EXERCISE INPUTS:
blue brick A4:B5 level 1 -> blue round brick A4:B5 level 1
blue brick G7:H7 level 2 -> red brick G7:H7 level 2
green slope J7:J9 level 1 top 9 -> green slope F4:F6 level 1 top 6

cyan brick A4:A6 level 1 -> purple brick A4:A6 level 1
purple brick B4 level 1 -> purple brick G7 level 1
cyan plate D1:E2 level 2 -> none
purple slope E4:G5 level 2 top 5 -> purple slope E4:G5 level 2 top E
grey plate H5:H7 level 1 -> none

WHAT YOU HAVE TO DO:
What lines in the listing above contain the word "brick"? Show each one.

RESPONSE TO THIS EXERCISE:
blue brick A4:B5 level 1 -> blue round brick A4:B5 level 1
blue brick G7:H7 level 2 -> red brick G7:H7 level 2
cyan brick A4:A6 level 1 -> purple brick A4:A6 level 1
purple brick B4 level 1 -> purple brick G7 level 1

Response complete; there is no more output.